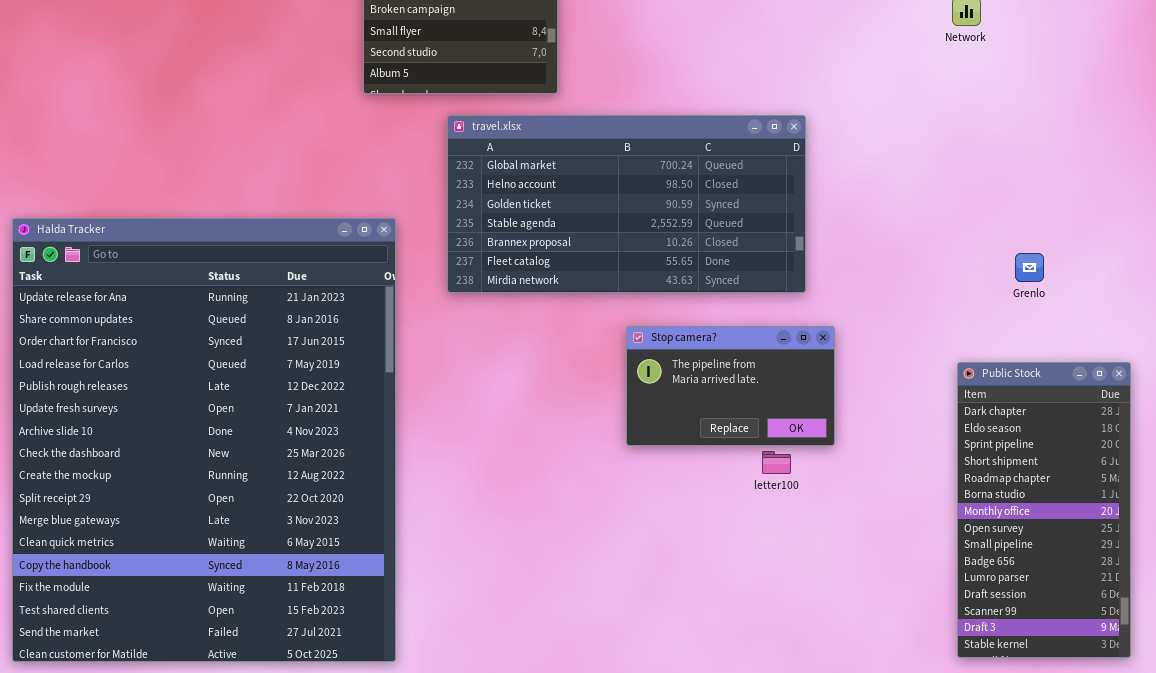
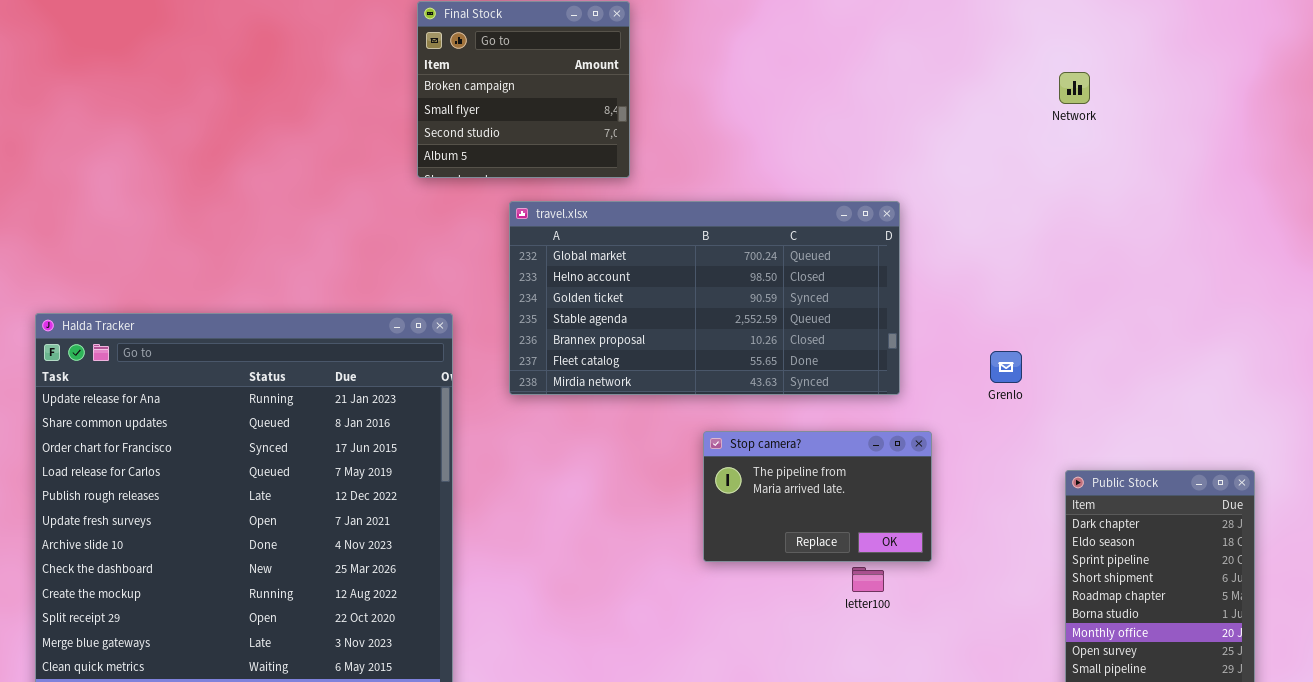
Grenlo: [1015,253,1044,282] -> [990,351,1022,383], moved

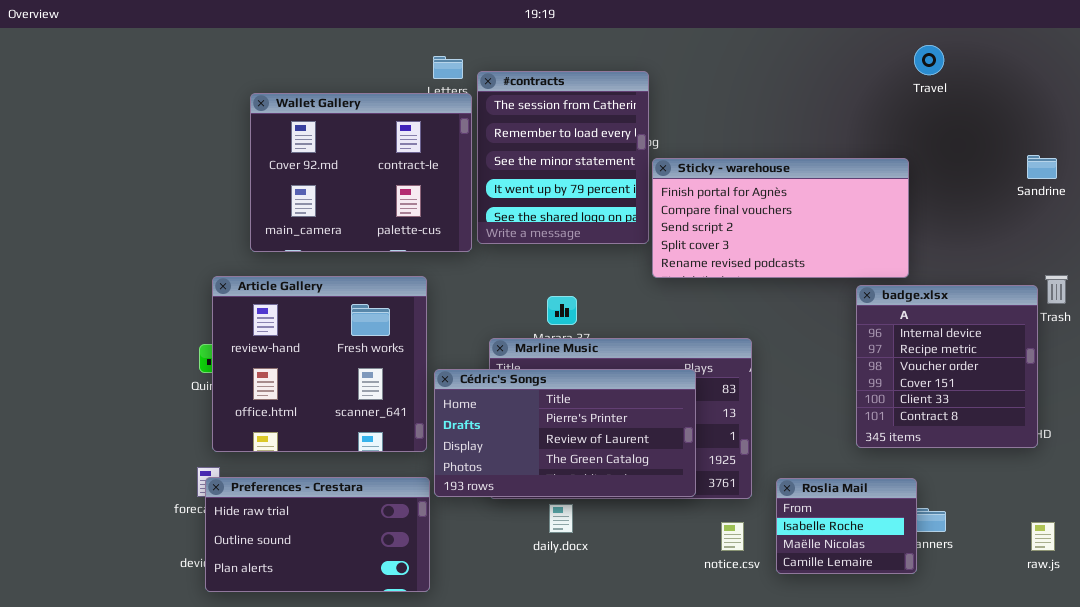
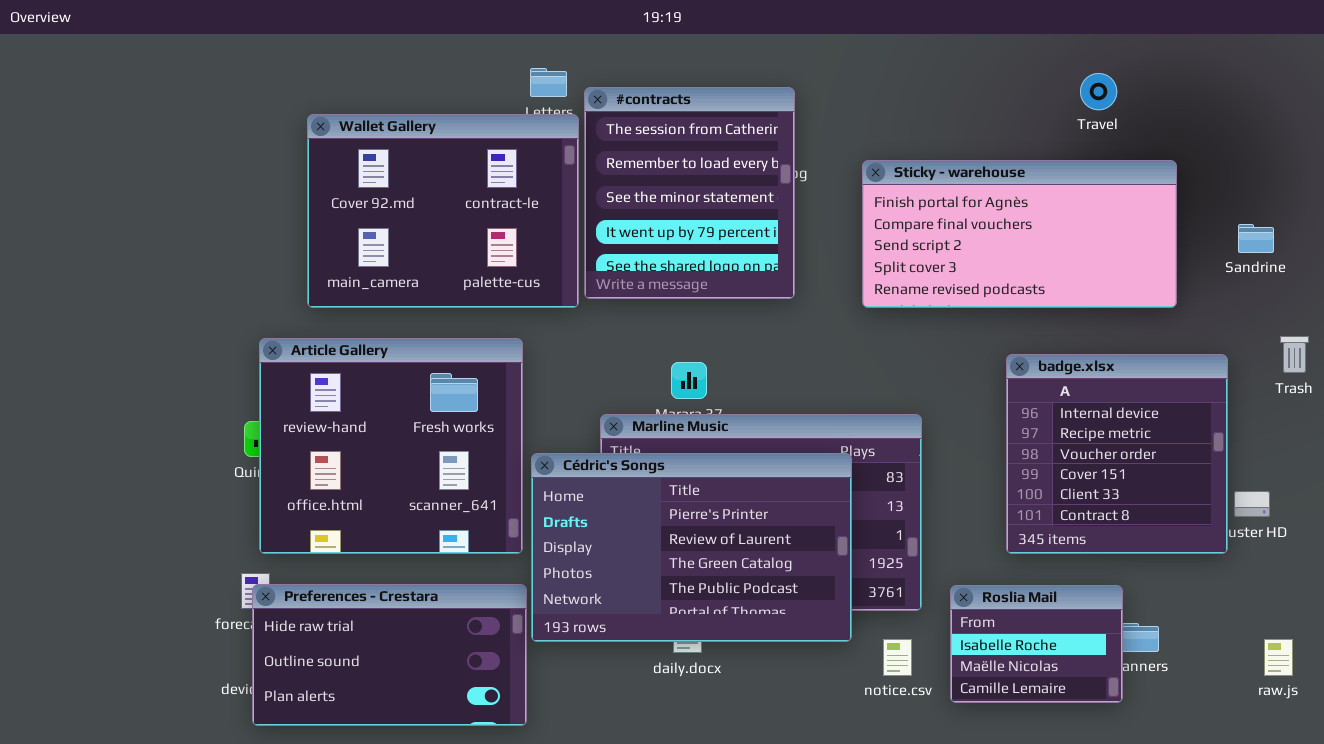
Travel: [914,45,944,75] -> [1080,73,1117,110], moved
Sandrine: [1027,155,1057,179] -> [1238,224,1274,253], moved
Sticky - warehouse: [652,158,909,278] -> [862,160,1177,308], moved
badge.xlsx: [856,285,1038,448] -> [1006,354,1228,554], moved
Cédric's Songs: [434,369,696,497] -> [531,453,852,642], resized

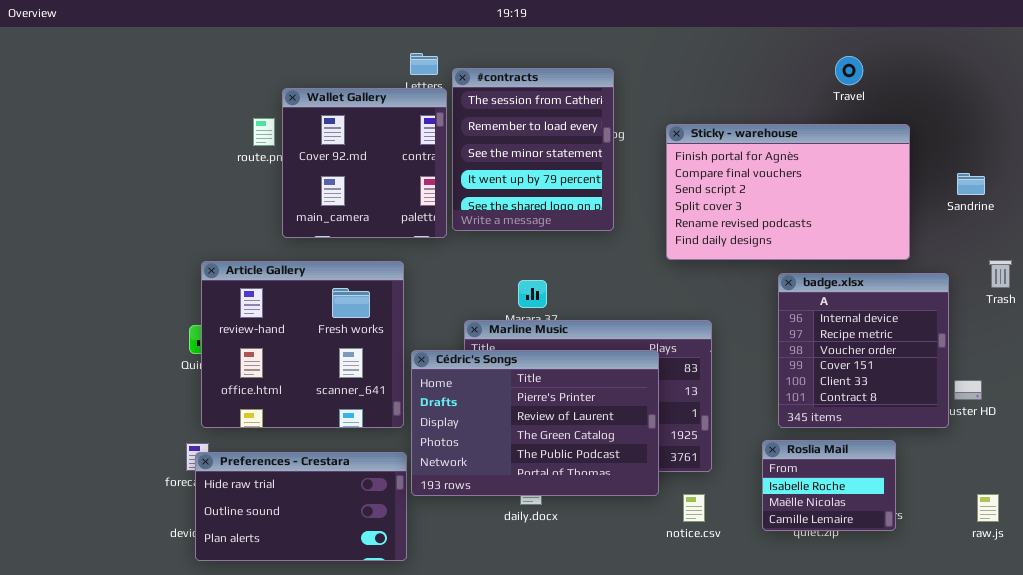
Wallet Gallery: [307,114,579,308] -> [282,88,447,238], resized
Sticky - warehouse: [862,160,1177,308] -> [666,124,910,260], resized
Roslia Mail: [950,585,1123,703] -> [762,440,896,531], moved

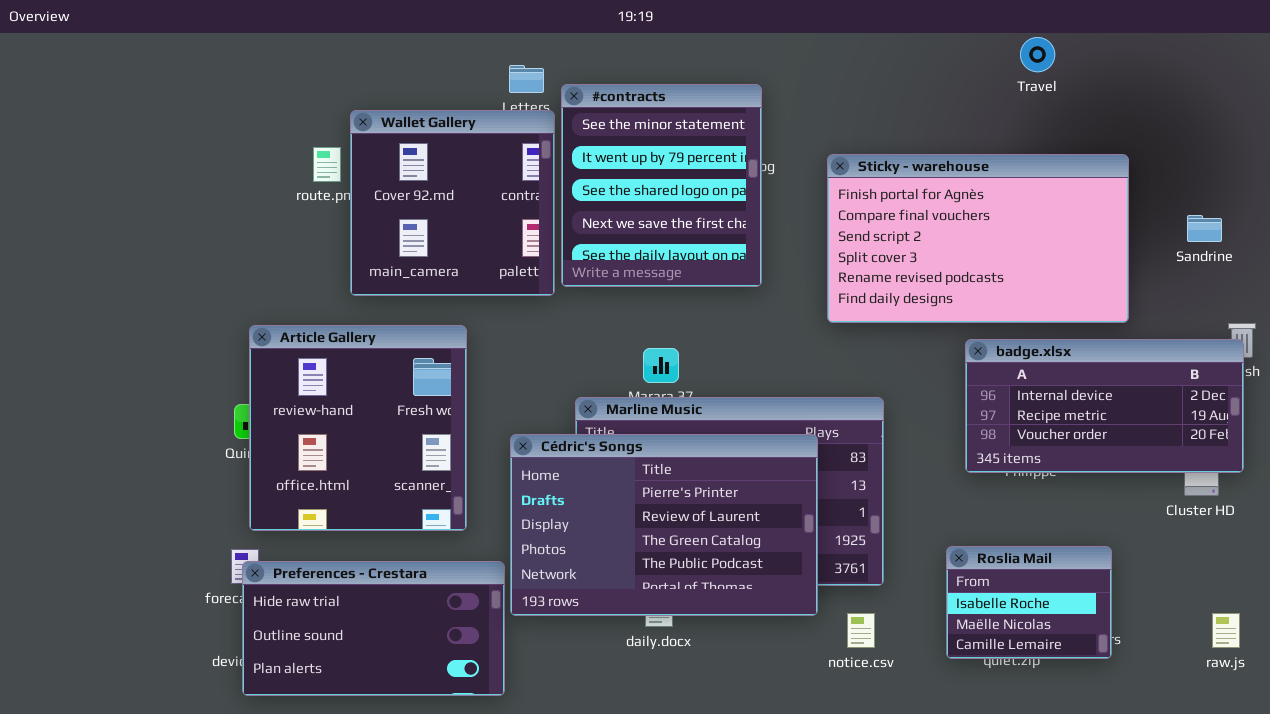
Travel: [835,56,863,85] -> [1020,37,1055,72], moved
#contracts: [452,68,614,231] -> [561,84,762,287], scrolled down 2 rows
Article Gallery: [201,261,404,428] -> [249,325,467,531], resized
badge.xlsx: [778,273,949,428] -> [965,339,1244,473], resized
++++
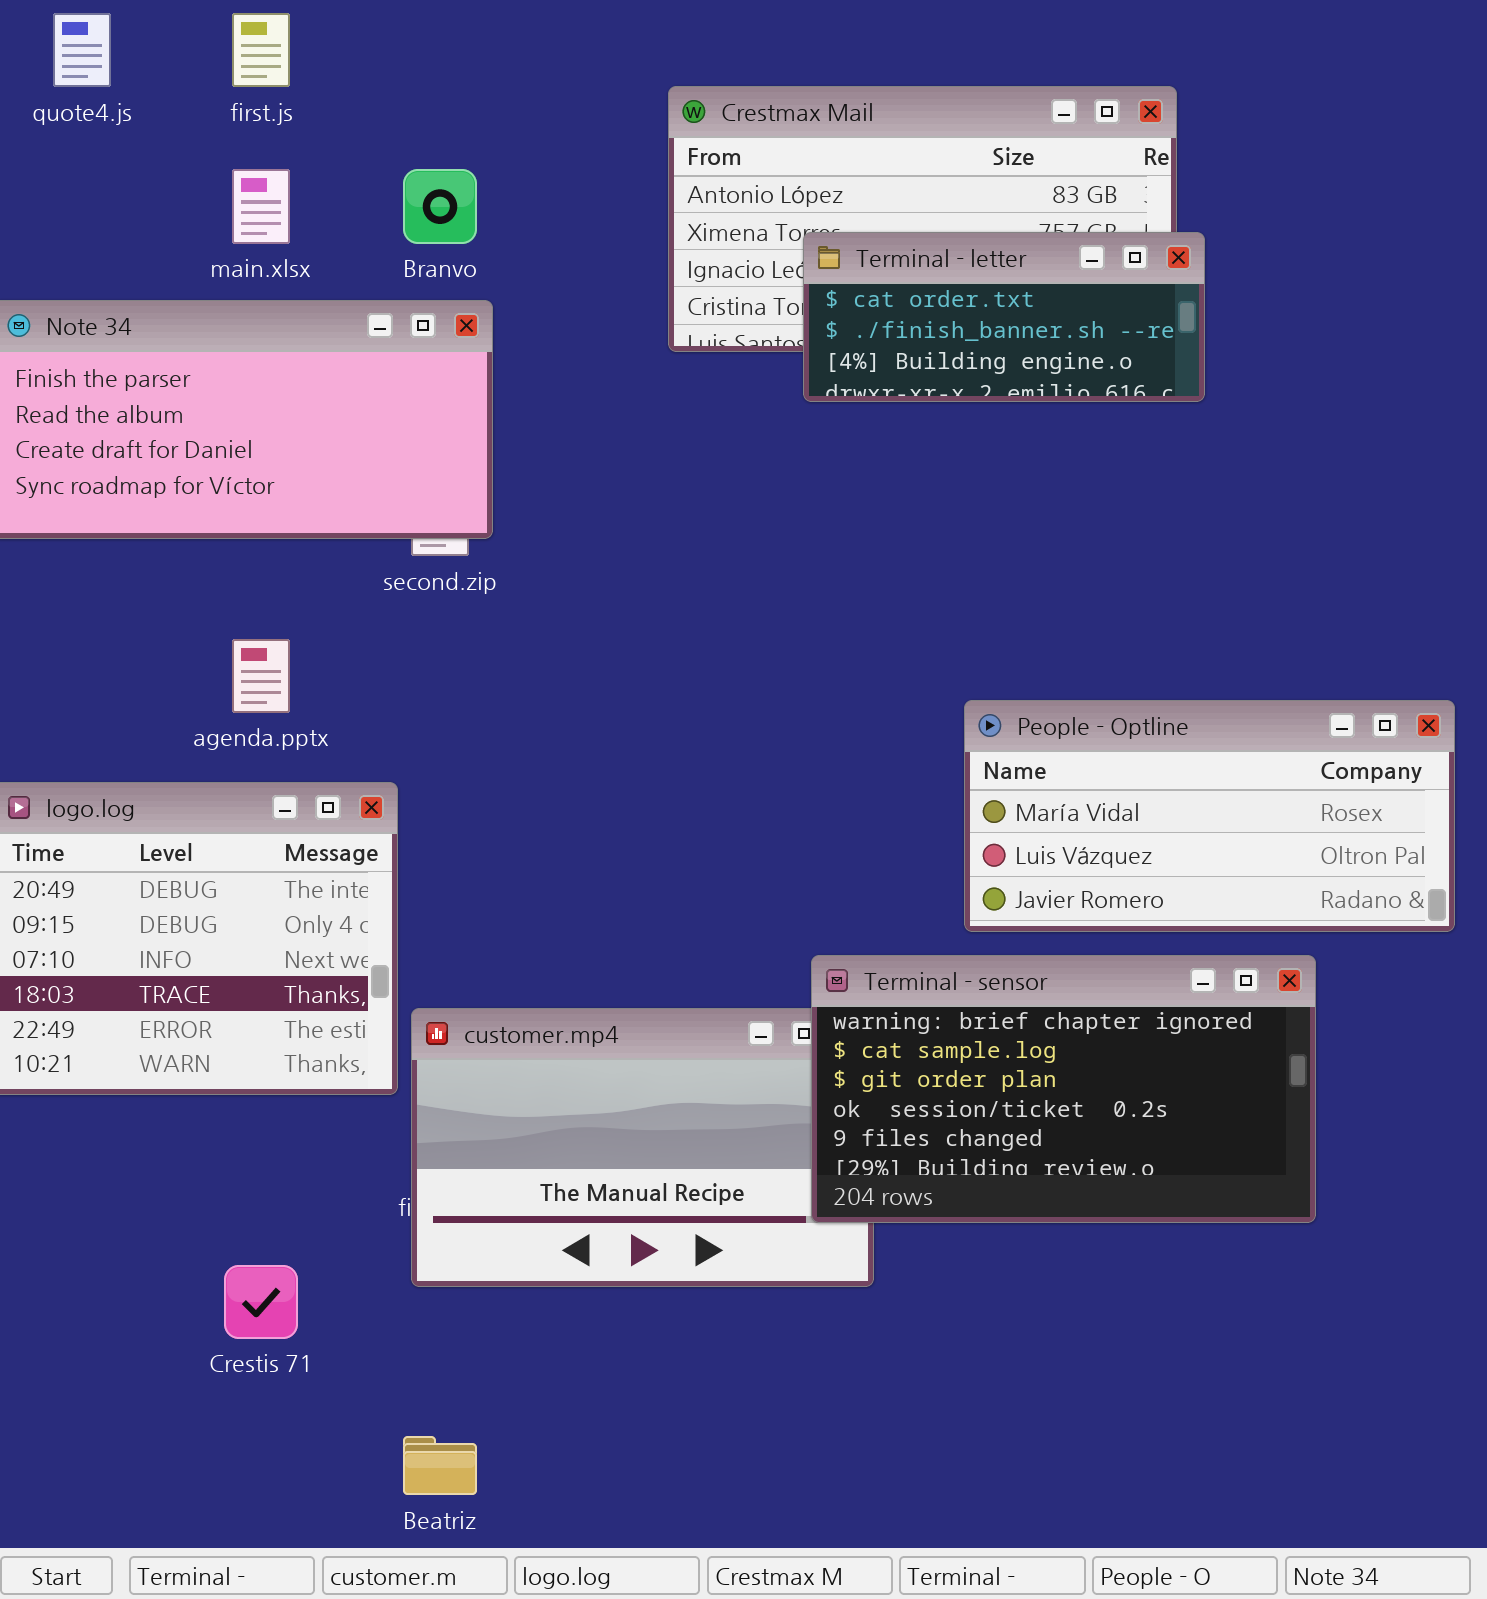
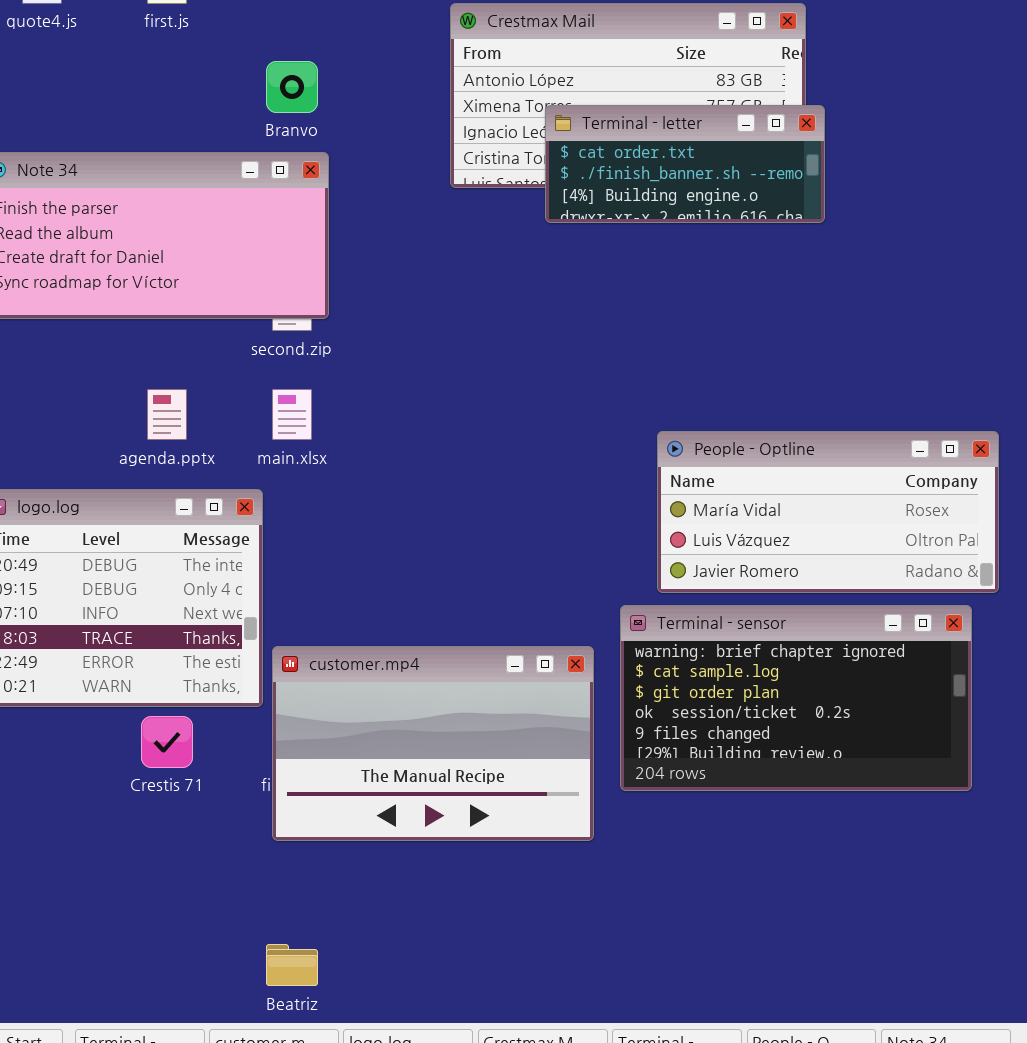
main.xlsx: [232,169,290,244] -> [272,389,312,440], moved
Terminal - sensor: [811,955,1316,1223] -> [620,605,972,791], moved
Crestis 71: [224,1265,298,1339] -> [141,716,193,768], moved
++++
• ASSIGNMENT:
Return, from the data, each line that has the word "xlsx" in it.

• RESPONSE AREA:
badge.xlsx: [856,285,1038,448] -> [1006,354,1228,554], moved
badge.xlsx: [778,273,949,428] -> [965,339,1244,473], resized
main.xlsx: [232,169,290,244] -> [272,389,312,440], moved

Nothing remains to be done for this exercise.